* **Excerpted records**:
■ ■ ■ ■ ■ ■ ■

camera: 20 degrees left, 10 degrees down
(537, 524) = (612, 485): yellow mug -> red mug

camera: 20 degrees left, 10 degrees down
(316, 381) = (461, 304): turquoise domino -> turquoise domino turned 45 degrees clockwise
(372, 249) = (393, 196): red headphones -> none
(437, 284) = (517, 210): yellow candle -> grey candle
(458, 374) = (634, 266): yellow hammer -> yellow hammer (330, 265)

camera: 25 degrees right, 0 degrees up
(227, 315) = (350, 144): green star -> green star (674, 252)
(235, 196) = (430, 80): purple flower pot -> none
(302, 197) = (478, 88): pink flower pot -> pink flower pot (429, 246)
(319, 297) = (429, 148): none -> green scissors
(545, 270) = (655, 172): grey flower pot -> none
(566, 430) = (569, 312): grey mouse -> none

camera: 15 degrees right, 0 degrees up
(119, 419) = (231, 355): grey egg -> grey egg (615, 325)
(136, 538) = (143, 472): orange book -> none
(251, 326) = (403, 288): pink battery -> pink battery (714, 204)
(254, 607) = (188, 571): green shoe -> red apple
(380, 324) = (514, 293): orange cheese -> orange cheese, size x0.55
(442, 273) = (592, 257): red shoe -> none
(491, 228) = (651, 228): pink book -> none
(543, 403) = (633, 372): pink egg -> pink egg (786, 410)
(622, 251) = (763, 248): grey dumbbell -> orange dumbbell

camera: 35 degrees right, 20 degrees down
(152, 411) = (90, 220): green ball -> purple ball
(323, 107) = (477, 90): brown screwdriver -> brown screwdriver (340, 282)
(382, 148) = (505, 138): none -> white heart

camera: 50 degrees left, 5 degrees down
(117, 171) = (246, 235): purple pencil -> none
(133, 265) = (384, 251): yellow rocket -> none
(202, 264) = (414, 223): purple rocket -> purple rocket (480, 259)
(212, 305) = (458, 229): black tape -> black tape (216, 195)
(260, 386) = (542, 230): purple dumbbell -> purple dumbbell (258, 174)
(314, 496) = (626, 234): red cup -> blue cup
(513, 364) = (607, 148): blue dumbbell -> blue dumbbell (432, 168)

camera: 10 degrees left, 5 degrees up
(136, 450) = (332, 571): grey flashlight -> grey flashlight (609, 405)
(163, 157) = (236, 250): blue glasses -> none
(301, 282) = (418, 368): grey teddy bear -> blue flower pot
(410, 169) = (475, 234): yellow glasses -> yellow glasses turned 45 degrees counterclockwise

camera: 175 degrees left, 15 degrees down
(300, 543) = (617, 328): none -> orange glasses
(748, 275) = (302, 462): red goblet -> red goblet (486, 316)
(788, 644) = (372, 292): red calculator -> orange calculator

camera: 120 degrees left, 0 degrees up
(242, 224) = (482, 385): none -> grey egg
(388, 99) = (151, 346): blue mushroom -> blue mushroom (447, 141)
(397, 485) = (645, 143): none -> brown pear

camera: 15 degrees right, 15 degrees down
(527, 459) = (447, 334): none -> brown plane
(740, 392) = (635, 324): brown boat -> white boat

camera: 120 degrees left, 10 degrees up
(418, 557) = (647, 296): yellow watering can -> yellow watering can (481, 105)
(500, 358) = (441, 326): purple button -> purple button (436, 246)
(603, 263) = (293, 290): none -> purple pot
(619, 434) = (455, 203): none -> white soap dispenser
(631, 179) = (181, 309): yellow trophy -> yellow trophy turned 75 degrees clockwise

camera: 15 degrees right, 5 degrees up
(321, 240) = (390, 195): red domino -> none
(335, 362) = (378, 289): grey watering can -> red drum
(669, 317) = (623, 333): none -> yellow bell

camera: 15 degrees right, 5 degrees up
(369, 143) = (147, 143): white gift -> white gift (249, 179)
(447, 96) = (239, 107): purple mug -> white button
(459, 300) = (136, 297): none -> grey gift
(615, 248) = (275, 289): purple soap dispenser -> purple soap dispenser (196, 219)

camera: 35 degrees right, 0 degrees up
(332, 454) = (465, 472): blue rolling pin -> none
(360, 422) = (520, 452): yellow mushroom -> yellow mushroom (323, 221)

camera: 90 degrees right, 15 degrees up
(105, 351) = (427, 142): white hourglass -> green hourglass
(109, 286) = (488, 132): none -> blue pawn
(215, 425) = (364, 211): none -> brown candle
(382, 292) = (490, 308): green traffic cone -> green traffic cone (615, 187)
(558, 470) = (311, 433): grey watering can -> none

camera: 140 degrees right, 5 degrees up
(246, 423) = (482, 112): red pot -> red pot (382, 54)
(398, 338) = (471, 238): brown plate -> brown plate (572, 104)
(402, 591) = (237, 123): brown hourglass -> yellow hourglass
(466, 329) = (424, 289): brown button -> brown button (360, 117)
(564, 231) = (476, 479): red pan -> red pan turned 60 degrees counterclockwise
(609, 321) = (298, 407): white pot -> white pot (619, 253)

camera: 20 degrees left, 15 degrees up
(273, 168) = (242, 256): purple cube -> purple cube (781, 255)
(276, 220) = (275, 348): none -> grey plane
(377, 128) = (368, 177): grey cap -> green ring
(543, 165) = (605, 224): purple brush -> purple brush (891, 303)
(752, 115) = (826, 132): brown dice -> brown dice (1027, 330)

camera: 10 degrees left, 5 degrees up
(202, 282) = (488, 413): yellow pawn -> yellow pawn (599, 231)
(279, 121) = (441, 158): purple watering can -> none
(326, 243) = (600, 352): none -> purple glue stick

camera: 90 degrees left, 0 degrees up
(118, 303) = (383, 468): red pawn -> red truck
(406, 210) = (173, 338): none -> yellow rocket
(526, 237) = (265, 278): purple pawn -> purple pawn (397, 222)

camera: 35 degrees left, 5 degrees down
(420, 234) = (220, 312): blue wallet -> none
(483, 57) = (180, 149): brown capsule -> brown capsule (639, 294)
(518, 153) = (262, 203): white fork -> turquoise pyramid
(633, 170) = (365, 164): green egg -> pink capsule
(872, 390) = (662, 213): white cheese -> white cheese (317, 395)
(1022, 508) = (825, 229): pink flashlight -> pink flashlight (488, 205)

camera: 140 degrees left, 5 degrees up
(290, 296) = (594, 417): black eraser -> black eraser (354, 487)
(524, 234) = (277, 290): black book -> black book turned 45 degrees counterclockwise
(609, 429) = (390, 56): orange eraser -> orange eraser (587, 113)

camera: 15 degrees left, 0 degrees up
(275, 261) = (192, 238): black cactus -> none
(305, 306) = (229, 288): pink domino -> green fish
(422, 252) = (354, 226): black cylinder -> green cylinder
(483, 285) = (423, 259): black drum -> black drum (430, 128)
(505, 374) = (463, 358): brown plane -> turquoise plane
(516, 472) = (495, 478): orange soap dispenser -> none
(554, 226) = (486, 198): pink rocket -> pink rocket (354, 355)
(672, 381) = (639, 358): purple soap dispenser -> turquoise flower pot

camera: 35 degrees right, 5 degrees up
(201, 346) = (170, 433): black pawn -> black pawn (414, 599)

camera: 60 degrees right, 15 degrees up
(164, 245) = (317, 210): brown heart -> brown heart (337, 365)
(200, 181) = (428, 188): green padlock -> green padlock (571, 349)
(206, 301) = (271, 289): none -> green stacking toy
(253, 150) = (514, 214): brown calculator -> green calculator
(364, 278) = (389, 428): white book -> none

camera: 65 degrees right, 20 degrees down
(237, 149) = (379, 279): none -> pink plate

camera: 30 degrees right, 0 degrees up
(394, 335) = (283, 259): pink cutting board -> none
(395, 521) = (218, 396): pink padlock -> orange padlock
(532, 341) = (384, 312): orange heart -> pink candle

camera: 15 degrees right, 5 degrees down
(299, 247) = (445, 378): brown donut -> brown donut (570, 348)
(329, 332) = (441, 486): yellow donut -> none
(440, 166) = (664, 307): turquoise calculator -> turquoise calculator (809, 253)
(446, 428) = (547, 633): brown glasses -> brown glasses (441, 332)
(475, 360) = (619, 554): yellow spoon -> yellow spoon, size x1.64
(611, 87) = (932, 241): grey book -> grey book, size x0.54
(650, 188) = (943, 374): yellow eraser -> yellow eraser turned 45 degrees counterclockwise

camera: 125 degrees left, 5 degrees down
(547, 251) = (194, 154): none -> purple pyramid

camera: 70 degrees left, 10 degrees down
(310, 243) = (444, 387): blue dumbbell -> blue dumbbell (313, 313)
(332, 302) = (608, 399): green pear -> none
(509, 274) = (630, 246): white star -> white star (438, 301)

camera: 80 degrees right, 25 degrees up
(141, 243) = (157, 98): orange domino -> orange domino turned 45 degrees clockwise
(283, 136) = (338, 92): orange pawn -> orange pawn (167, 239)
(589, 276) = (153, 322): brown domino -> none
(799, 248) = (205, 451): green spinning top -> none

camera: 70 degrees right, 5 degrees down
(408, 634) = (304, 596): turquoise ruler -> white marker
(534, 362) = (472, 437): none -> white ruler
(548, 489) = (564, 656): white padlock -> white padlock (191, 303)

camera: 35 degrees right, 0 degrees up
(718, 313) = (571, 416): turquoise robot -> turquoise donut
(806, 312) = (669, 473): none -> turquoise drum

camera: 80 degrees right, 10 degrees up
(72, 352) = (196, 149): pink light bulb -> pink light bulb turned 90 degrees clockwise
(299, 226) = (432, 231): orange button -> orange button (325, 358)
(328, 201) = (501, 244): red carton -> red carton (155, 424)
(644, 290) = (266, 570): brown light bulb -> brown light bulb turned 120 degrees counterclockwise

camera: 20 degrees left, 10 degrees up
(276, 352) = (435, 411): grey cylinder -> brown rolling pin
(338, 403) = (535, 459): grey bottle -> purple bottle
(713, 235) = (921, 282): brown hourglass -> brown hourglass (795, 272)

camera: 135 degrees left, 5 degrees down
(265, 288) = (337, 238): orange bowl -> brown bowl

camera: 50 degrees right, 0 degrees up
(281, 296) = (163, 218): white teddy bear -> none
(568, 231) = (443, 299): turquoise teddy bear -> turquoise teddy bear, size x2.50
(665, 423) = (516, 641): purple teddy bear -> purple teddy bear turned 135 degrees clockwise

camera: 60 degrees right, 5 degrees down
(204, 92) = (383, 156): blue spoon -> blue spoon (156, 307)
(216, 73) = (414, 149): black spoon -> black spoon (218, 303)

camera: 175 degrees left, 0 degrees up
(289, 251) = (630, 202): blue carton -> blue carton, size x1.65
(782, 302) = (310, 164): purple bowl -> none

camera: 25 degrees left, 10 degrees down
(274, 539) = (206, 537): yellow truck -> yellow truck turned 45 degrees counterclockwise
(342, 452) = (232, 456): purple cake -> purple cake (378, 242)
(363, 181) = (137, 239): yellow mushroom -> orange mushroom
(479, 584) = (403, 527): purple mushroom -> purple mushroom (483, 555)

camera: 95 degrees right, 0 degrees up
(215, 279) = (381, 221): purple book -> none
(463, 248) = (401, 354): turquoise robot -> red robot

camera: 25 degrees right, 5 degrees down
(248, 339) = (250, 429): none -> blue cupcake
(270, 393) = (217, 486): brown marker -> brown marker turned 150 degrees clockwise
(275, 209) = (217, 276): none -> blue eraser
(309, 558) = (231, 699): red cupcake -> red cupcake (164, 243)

■ ■ ■ ■ ■ ■ ■

Return only the stretch of the material above from the line holding "(364, 278) = (389, 428): white book -> none" through the line holding "(475, 360) = (619, 554): yellow", copied exactly.

(364, 278) = (389, 428): white book -> none

camera: 65 degrees right, 20 degrees down
(237, 149) = (379, 279): none -> pink plate

camera: 30 degrees right, 0 degrees up
(394, 335) = (283, 259): pink cutting board -> none
(395, 521) = (218, 396): pink padlock -> orange padlock
(532, 341) = (384, 312): orange heart -> pink candle

camera: 15 degrees right, 5 degrees down
(299, 247) = (445, 378): brown donut -> brown donut (570, 348)
(329, 332) = (441, 486): yellow donut -> none
(440, 166) = (664, 307): turquoise calculator -> turquoise calculator (809, 253)
(446, 428) = (547, 633): brown glasses -> brown glasses (441, 332)
(475, 360) = (619, 554): yellow spoon -> yellow spoon, size x1.64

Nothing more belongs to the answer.